▶ Before-and-after object listings
********************
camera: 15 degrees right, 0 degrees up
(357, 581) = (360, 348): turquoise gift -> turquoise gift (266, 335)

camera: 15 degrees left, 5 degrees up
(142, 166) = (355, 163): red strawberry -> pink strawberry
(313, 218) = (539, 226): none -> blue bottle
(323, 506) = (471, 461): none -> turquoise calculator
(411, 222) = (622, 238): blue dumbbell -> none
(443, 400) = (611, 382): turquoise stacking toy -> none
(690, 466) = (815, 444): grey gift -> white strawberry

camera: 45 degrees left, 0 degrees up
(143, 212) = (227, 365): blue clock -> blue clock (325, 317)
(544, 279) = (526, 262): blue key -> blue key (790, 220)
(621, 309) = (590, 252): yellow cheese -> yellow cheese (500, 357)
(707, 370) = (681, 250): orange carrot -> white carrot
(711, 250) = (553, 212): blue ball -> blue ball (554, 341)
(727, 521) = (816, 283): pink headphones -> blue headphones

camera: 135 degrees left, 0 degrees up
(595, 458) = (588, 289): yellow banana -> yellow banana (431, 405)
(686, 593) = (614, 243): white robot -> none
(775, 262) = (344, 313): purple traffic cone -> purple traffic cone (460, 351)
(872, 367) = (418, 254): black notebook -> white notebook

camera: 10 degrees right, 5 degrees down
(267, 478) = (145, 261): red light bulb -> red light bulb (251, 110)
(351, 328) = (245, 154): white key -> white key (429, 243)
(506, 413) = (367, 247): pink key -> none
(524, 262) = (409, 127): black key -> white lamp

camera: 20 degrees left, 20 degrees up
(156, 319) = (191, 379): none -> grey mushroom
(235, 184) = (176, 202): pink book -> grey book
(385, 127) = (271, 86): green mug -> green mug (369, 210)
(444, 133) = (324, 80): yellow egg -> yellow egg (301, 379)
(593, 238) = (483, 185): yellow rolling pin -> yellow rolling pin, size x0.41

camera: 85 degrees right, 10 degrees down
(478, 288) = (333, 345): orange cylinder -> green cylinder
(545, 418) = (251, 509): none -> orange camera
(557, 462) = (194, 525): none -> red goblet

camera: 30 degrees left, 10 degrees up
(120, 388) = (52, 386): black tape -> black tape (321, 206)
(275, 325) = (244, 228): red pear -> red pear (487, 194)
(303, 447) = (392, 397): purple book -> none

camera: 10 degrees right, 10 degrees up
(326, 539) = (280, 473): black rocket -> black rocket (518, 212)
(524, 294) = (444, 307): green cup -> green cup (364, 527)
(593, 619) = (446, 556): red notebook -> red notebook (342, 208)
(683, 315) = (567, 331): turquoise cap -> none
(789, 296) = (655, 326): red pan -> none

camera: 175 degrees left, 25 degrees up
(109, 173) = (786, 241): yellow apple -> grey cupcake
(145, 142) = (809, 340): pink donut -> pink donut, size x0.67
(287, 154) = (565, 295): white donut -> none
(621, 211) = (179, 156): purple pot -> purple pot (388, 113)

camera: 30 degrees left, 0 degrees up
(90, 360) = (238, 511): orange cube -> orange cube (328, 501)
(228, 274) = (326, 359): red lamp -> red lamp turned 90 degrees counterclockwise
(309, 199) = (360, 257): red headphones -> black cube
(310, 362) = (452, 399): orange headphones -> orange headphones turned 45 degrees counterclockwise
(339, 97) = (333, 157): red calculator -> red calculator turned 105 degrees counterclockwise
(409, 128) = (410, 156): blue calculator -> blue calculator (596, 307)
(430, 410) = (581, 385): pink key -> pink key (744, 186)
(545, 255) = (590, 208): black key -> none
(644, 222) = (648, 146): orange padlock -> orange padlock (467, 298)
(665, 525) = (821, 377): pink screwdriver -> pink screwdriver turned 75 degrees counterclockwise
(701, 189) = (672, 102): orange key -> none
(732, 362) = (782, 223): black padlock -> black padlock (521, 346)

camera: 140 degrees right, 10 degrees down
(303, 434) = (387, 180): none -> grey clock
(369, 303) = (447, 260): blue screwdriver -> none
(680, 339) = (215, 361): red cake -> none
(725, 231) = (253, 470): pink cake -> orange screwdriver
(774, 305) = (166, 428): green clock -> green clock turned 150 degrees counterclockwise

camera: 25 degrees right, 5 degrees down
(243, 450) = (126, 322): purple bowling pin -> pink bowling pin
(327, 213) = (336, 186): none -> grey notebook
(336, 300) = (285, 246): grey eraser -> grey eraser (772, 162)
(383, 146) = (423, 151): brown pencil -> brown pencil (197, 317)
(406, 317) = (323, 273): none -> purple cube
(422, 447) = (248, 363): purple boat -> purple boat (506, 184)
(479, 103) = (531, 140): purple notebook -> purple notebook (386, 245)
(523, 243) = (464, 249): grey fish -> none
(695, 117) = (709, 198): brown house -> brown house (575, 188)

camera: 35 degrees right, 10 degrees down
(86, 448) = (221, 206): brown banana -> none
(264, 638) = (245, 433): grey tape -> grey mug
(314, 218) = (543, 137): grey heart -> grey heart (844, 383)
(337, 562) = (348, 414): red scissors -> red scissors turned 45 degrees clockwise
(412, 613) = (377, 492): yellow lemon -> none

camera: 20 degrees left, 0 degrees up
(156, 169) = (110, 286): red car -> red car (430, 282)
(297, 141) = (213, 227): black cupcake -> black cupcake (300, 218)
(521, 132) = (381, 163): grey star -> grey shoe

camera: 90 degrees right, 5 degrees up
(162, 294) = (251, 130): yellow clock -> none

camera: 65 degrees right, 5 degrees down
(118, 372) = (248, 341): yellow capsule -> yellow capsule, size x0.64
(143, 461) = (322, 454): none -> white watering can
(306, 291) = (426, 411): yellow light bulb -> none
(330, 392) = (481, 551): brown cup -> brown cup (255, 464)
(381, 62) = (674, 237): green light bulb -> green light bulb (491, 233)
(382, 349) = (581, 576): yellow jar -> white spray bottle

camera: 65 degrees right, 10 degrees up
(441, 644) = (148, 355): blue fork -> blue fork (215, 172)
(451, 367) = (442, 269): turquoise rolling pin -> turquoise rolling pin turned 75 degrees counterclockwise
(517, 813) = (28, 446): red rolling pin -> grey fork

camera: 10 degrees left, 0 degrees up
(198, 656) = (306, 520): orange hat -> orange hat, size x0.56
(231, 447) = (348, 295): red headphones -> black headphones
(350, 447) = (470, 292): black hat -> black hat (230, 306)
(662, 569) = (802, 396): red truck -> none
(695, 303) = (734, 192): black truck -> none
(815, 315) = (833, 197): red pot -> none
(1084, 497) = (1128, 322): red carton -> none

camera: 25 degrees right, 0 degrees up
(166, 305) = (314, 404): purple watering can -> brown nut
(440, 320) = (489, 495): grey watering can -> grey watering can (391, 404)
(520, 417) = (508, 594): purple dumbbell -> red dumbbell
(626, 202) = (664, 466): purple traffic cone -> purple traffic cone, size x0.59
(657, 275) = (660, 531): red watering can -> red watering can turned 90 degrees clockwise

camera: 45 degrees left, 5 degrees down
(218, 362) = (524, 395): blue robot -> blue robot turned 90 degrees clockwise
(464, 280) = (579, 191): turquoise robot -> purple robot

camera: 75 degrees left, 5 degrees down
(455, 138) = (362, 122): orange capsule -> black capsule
********************
▶ Assignment
Above this instruction are the records; retype exactly the lines from the one containing "camera: 30 degrees left, 10 degrees up" up to and including the one containing "(621, 211) = (179, 156): purple".

▶ Solution to this task
camera: 30 degrees left, 10 degrees up
(120, 388) = (52, 386): black tape -> black tape (321, 206)
(275, 325) = (244, 228): red pear -> red pear (487, 194)
(303, 447) = (392, 397): purple book -> none

camera: 10 degrees right, 10 degrees up
(326, 539) = (280, 473): black rocket -> black rocket (518, 212)
(524, 294) = (444, 307): green cup -> green cup (364, 527)
(593, 619) = (446, 556): red notebook -> red notebook (342, 208)
(683, 315) = (567, 331): turquoise cap -> none
(789, 296) = (655, 326): red pan -> none

camera: 175 degrees left, 25 degrees up
(109, 173) = (786, 241): yellow apple -> grey cupcake
(145, 142) = (809, 340): pink donut -> pink donut, size x0.67
(287, 154) = (565, 295): white donut -> none
(621, 211) = (179, 156): purple pot -> purple pot (388, 113)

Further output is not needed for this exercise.